Instructions for the task: Where the data below contains pictures, omit them; output the rest word for word.

START Task input

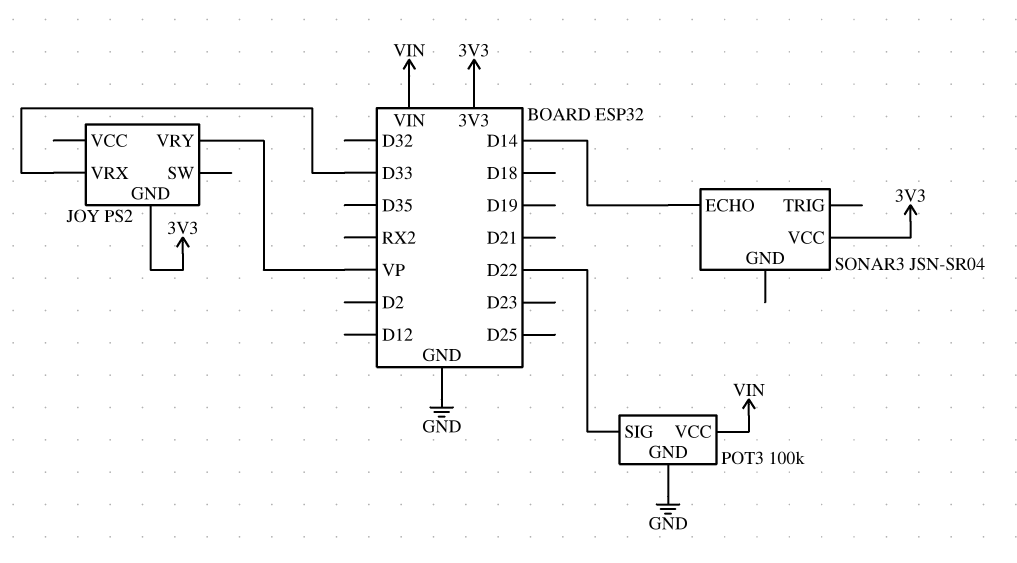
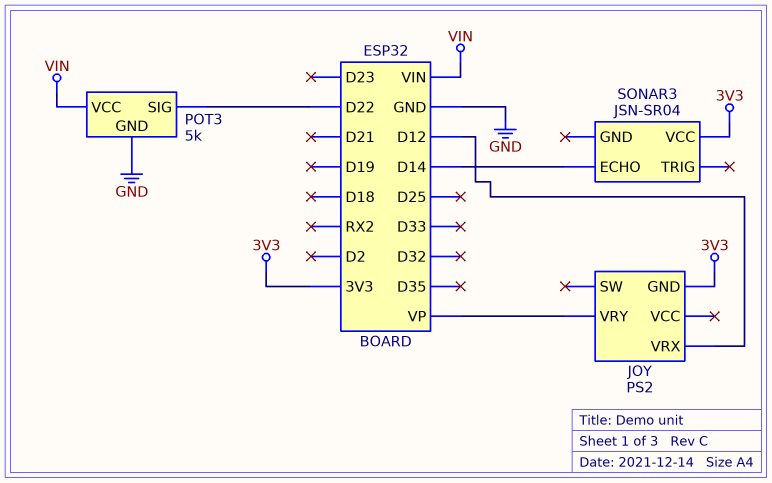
JOY pin VRX: D33 -> D12
POT3: 100k -> 5k

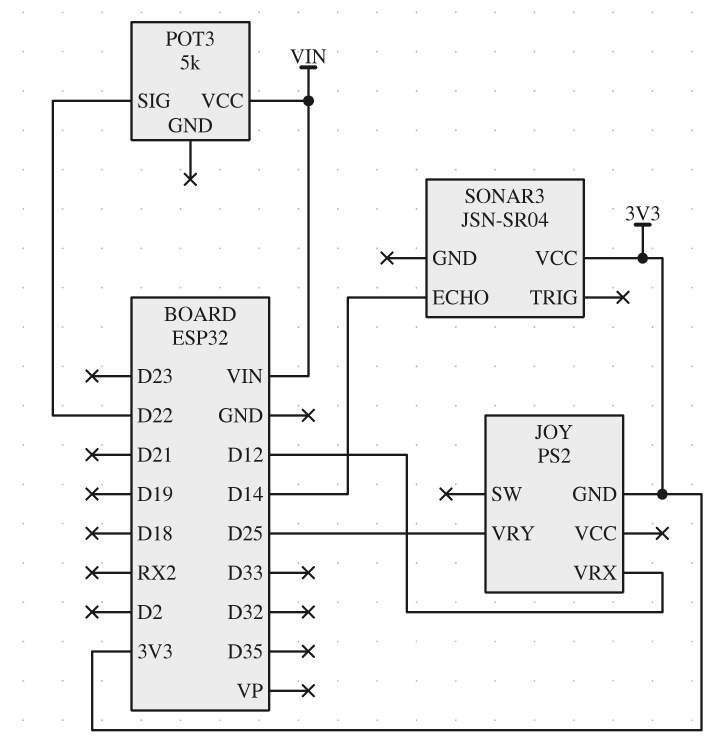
JOY pin VRY: VP -> D25
POT3 pin GND: GND -> none

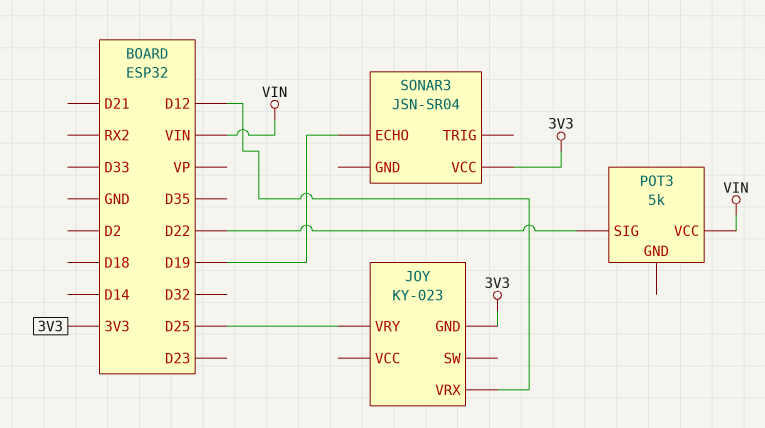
JOY: PS2 -> KY-023
SONAR3 pin ECHO: D14 -> D19

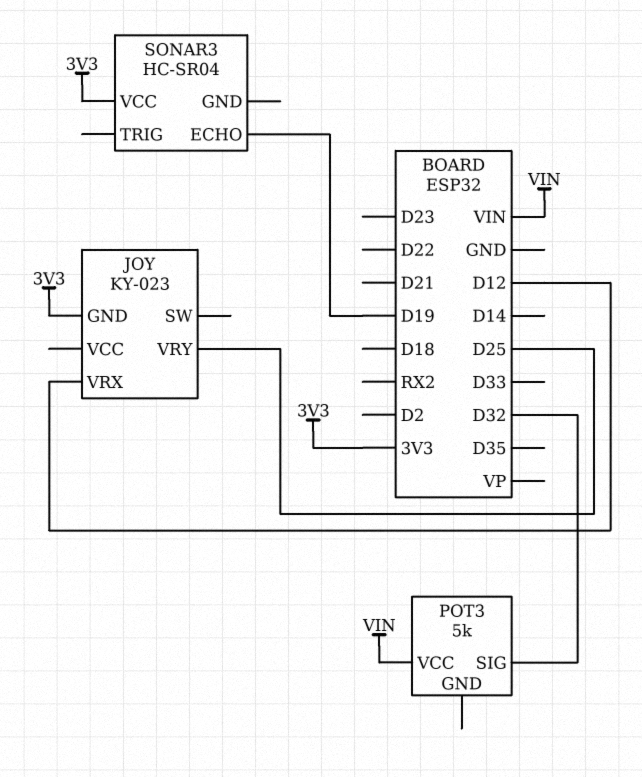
POT3 pin SIG: D22 -> D32
SONAR3: JSN-SR04 -> HC-SR04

END Task input

Reply to the task:
JOY pin VRX: D33 -> D12
POT3: 100k -> 5k

JOY pin VRY: VP -> D25
POT3 pin GND: GND -> none

JOY: PS2 -> KY-023
SONAR3 pin ECHO: D14 -> D19

POT3 pin SIG: D22 -> D32
SONAR3: JSN-SR04 -> HC-SR04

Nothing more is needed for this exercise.